EXERCISE:
Nothing outside the range is wanted. Repeat exactly the lines below from the one with "R5: 330k (U10/OA, U10/OB) -> none" through the one with "V202: AC 120V".

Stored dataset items
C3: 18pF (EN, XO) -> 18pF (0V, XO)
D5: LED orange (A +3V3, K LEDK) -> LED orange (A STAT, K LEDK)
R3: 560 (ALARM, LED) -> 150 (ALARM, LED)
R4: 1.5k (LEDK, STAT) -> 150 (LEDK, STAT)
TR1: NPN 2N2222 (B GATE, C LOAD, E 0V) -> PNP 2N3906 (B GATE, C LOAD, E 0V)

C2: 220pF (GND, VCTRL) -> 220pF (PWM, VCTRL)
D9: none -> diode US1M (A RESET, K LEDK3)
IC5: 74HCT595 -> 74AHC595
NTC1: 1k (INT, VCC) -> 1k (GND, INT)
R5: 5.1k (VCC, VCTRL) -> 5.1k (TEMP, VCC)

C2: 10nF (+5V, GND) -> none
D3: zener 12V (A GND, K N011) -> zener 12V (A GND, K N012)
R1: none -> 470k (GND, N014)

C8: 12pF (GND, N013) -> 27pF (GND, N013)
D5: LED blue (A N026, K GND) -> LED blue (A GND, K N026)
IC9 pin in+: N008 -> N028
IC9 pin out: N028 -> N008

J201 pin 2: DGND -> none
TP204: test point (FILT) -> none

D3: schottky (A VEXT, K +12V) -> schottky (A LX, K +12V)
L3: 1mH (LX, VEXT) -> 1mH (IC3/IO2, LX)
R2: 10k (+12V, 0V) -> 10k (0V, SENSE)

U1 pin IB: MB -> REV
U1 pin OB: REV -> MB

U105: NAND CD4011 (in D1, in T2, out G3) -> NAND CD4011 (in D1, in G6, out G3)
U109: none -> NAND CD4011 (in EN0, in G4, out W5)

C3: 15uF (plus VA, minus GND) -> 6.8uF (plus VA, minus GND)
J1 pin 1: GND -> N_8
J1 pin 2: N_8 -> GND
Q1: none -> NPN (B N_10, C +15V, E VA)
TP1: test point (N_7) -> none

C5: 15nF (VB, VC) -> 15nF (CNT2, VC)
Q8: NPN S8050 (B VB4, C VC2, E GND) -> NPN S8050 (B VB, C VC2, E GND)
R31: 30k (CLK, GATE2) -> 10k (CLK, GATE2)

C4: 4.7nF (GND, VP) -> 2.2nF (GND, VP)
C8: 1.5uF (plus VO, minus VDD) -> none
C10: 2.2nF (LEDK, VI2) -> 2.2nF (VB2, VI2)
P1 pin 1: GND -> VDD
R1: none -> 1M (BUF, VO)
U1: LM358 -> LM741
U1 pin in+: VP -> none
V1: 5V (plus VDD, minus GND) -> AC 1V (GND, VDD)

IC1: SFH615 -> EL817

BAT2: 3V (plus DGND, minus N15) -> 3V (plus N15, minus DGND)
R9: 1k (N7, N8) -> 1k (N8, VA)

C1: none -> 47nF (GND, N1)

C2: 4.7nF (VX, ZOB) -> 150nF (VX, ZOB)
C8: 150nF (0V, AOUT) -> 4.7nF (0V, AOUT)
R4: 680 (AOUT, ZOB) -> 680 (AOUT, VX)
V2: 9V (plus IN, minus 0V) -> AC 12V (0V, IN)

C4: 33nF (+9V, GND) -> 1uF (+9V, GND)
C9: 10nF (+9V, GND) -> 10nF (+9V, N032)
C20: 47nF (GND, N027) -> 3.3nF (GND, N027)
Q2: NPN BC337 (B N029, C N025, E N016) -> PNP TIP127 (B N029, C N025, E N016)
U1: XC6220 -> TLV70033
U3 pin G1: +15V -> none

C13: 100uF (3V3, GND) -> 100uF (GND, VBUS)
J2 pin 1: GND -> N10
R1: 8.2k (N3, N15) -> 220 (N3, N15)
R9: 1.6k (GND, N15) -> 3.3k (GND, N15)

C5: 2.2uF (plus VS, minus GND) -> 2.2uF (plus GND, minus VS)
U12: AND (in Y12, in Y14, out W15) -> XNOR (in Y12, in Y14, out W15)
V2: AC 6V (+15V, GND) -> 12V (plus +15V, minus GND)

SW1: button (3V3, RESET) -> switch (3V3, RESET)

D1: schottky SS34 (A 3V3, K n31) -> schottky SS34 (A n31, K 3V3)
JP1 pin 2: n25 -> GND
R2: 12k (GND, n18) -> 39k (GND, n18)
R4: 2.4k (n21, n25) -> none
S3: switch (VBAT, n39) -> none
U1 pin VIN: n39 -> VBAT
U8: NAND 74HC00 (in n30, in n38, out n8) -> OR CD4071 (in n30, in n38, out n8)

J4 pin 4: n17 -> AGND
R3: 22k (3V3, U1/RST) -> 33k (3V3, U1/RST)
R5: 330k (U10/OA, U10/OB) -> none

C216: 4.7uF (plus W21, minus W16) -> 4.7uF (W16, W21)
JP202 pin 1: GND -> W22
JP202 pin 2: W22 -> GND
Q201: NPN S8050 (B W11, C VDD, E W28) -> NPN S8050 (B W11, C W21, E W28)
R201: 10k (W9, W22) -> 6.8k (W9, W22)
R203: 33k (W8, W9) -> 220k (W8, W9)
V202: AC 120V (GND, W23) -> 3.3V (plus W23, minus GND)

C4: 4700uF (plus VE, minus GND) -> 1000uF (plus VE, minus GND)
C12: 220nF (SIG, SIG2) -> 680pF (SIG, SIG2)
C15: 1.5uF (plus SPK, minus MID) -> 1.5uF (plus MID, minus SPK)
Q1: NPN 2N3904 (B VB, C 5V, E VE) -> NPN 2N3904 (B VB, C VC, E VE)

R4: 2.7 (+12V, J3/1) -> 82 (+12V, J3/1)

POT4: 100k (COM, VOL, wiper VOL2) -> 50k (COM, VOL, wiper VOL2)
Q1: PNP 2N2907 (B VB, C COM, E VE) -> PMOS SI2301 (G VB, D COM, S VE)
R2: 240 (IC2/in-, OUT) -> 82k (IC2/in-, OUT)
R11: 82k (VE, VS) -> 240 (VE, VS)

PROBLEM SOLUTION:
R5: 330k (U10/OA, U10/OB) -> none

C216: 4.7uF (plus W21, minus W16) -> 4.7uF (W16, W21)
JP202 pin 1: GND -> W22
JP202 pin 2: W22 -> GND
Q201: NPN S8050 (B W11, C VDD, E W28) -> NPN S8050 (B W11, C W21, E W28)
R201: 10k (W9, W22) -> 6.8k (W9, W22)
R203: 33k (W8, W9) -> 220k (W8, W9)
V202: AC 120V (GND, W23) -> 3.3V (plus W23, minus GND)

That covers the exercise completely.